Needed from the entries below: every line that holds the word "house".
*** Begin section ***
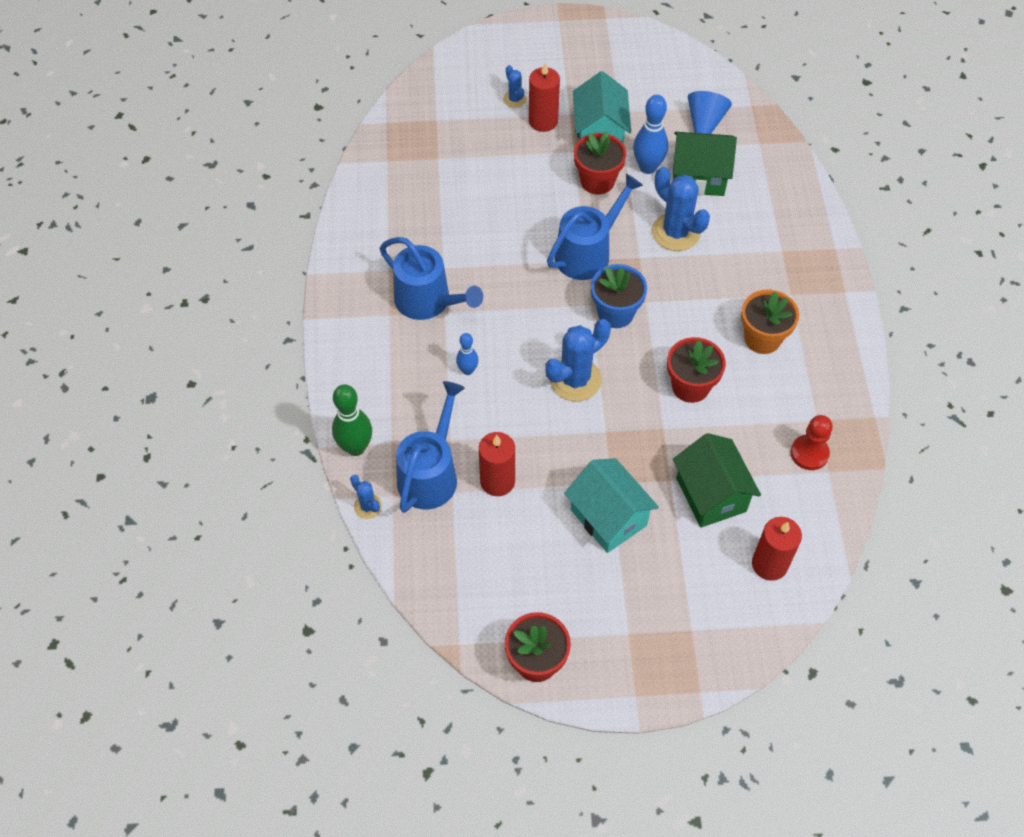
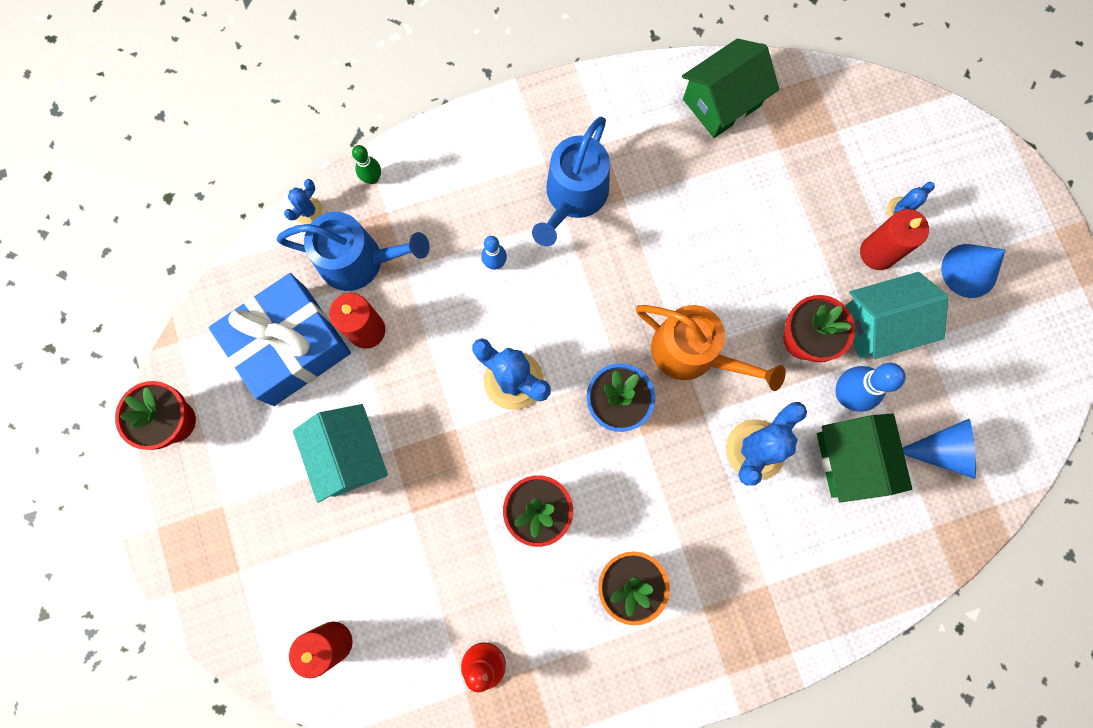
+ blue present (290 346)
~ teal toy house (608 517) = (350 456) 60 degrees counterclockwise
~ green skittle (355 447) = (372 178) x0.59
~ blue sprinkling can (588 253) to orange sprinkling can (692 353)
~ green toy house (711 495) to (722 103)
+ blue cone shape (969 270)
*** End section ***
EXERCISE OUTPUT
~ teal toy house (608 517) = (350 456) 60 degrees counterclockwise
~ green toy house (711 495) to (722 103)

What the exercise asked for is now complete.